- _AVAILABLE RECORDS_:
----

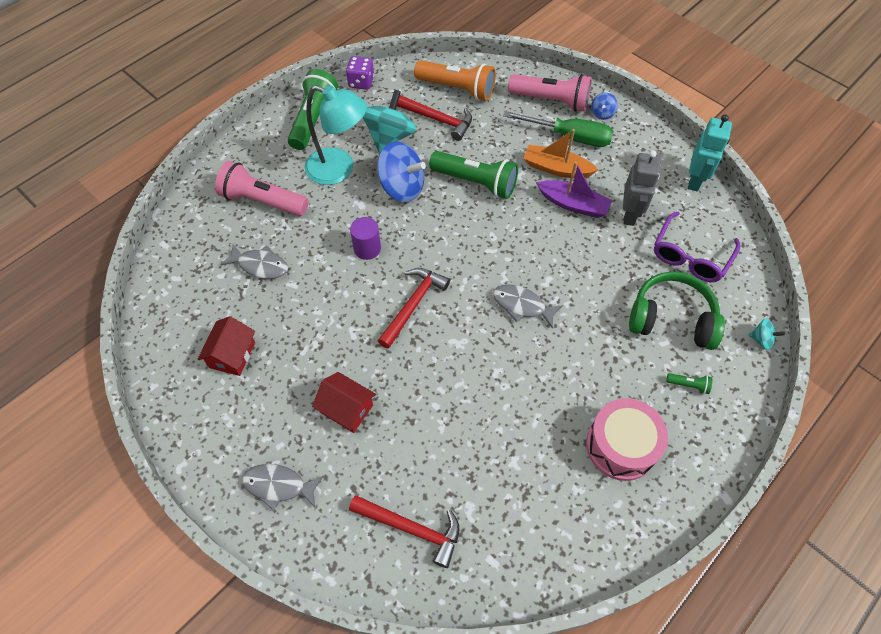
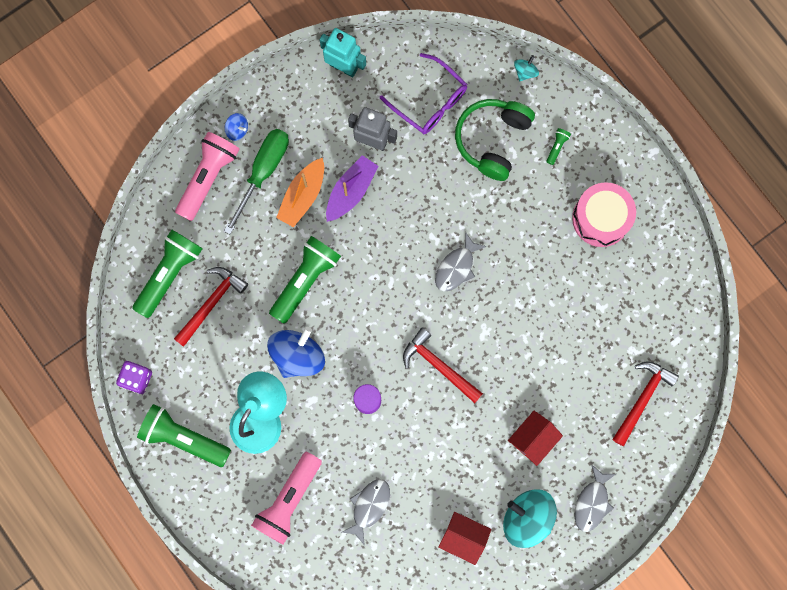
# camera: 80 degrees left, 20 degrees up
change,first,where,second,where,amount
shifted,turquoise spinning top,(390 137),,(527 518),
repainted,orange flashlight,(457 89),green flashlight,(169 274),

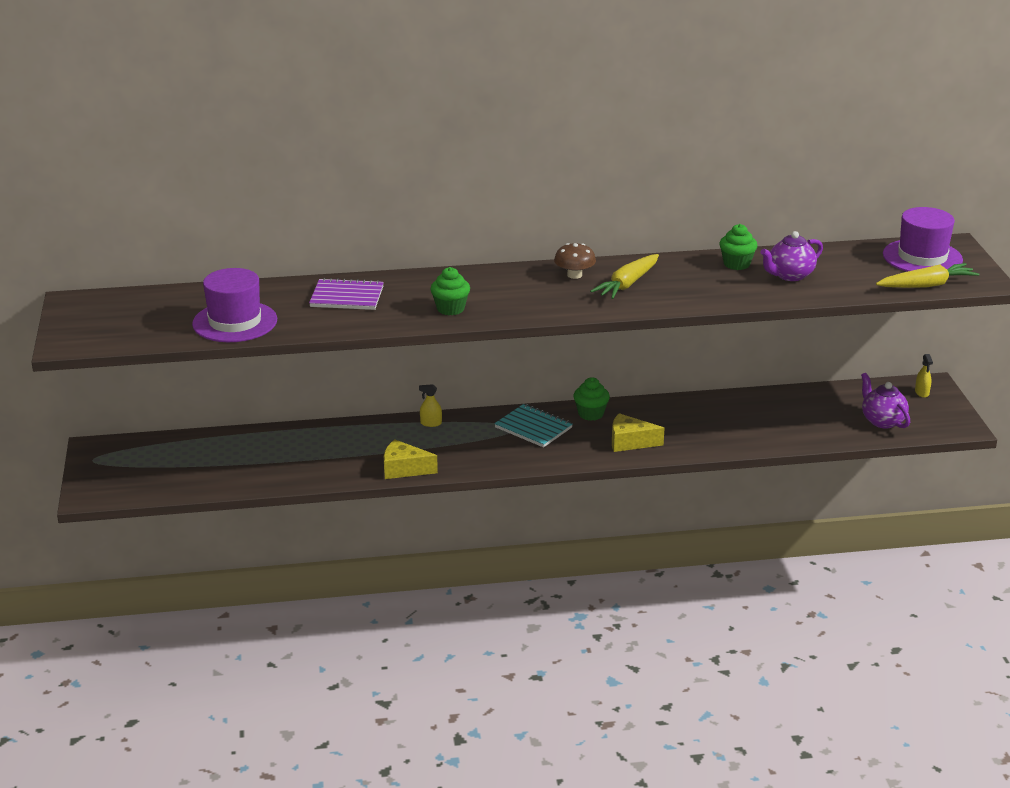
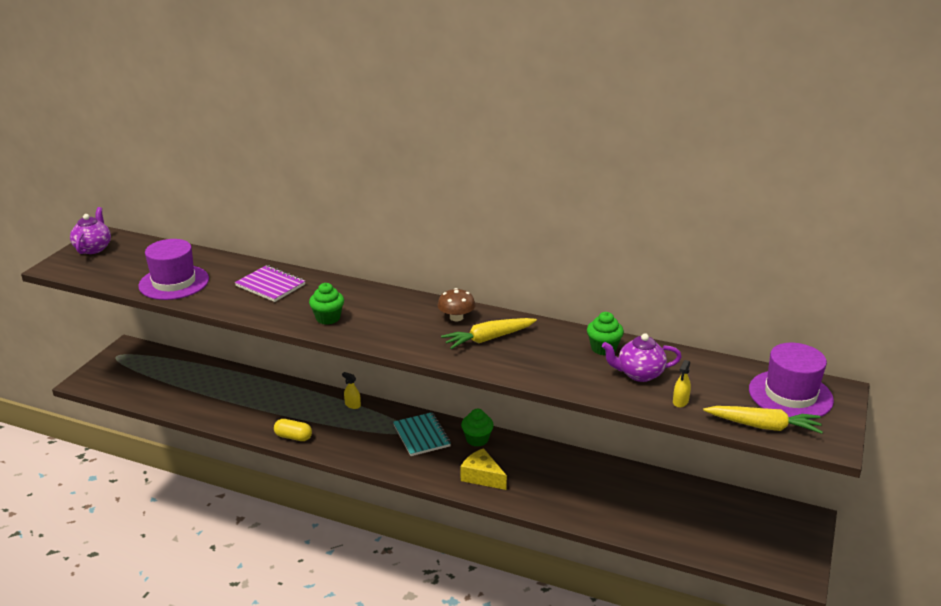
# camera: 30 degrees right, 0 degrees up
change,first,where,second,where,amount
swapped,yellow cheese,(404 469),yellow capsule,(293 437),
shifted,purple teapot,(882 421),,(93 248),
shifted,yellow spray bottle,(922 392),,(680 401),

----

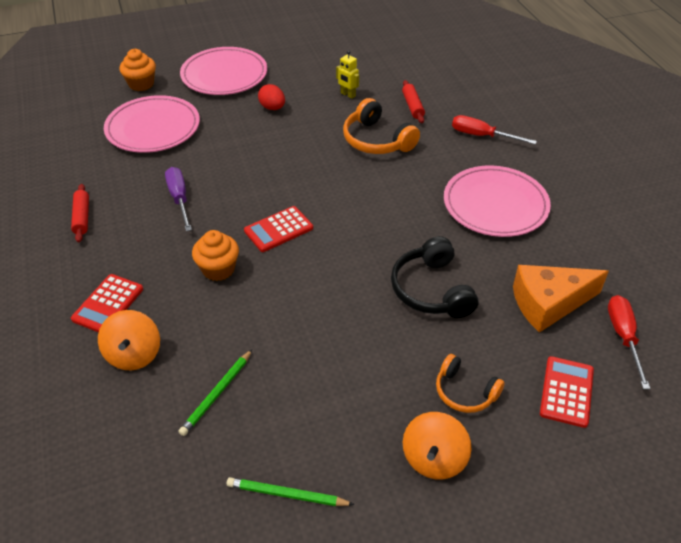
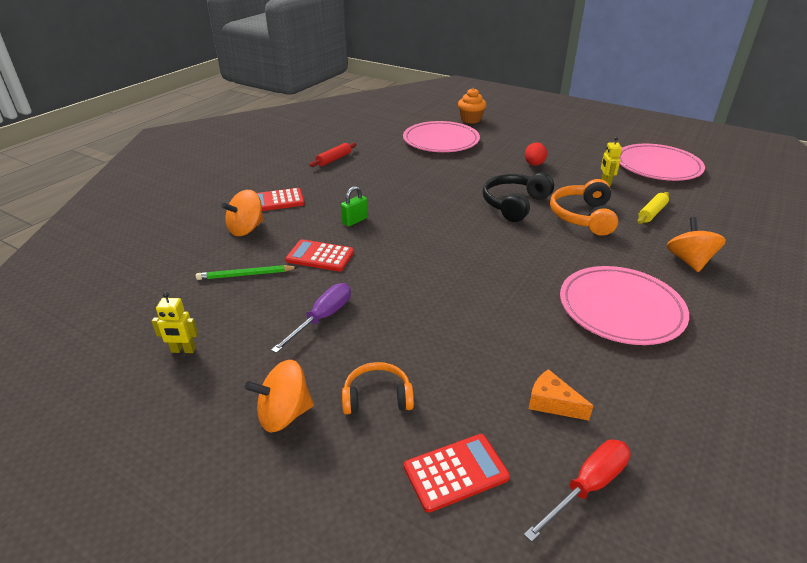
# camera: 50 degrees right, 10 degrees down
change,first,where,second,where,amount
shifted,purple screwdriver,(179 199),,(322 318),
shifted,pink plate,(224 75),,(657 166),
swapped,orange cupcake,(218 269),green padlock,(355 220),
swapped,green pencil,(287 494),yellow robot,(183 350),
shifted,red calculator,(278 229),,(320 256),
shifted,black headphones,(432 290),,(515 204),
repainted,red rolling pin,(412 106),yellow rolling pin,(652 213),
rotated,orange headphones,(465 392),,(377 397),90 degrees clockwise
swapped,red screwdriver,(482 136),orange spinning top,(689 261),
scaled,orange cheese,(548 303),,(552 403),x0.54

----

- _TASK TO CARRY OUT_:
In the records above, find the line with "# camera: 80 degrees left, 20 degrees up"; write out exactly that line and each one after it, stopping after the line with "shifted,turquoise spinning top,(390".

- _PROBLEM SOLUTION_:
# camera: 80 degrees left, 20 degrees up
change,first,where,second,where,amount
shifted,turquoise spinning top,(390 137),,(527 518),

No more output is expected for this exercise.